▸ **Problem statement**:
Each entry below is to be written out exactly, and the pictures are to be left out.

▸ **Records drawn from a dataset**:
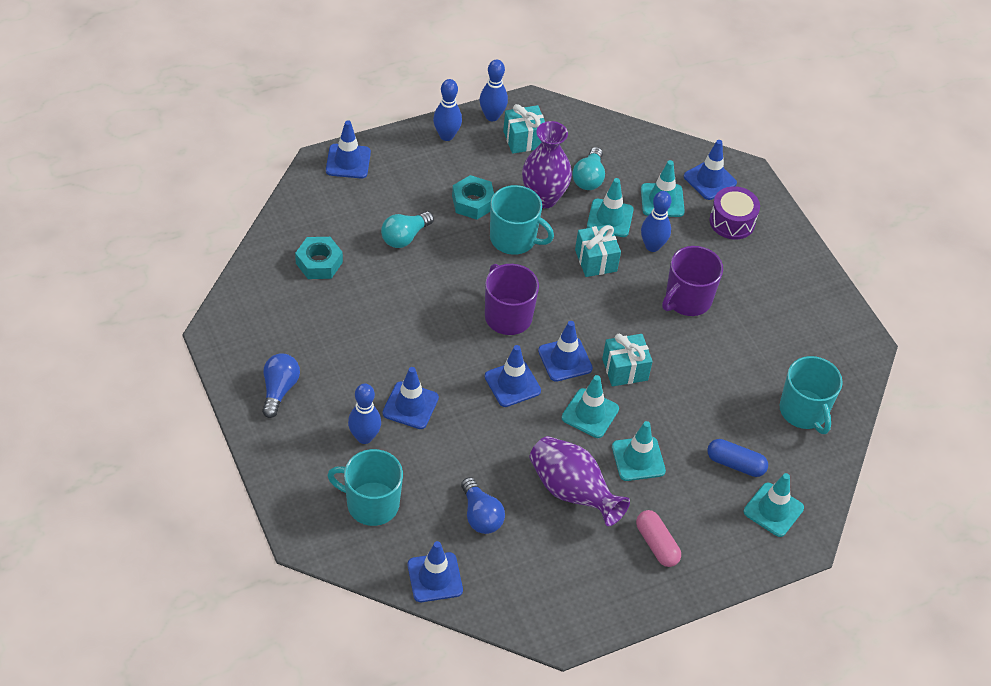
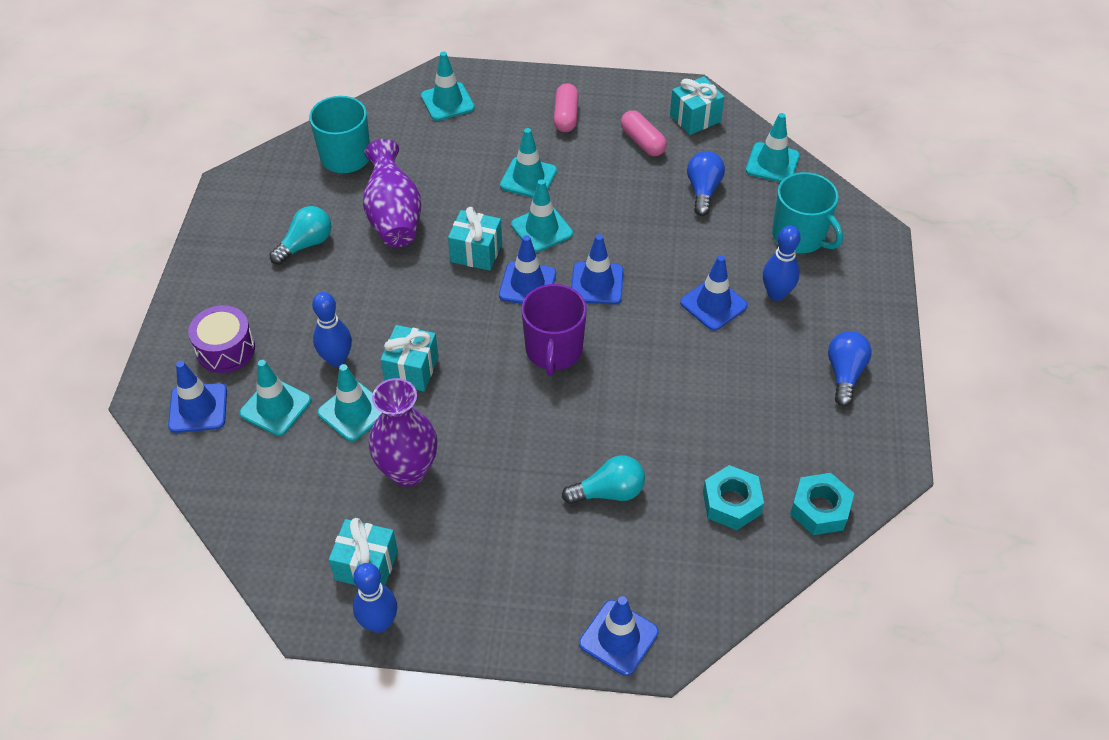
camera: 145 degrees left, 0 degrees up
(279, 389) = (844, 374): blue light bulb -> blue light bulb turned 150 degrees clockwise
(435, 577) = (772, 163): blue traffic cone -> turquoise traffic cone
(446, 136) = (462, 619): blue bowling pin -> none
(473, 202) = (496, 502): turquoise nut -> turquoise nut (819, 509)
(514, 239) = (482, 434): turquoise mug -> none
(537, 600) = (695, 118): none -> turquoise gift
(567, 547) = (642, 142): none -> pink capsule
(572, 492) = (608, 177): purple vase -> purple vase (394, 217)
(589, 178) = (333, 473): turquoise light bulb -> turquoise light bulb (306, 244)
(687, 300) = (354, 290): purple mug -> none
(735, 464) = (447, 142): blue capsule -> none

▸ **Task output**:
camera: 145 degrees left, 0 degrees up
(279, 389) = (844, 374): blue light bulb -> blue light bulb turned 150 degrees clockwise
(435, 577) = (772, 163): blue traffic cone -> turquoise traffic cone
(446, 136) = (462, 619): blue bowling pin -> none
(473, 202) = (496, 502): turquoise nut -> turquoise nut (819, 509)
(514, 239) = (482, 434): turquoise mug -> none
(537, 600) = (695, 118): none -> turquoise gift
(567, 547) = (642, 142): none -> pink capsule
(572, 492) = (608, 177): purple vase -> purple vase (394, 217)
(589, 178) = (333, 473): turquoise light bulb -> turquoise light bulb (306, 244)
(687, 300) = (354, 290): purple mug -> none
(735, 464) = (447, 142): blue capsule -> none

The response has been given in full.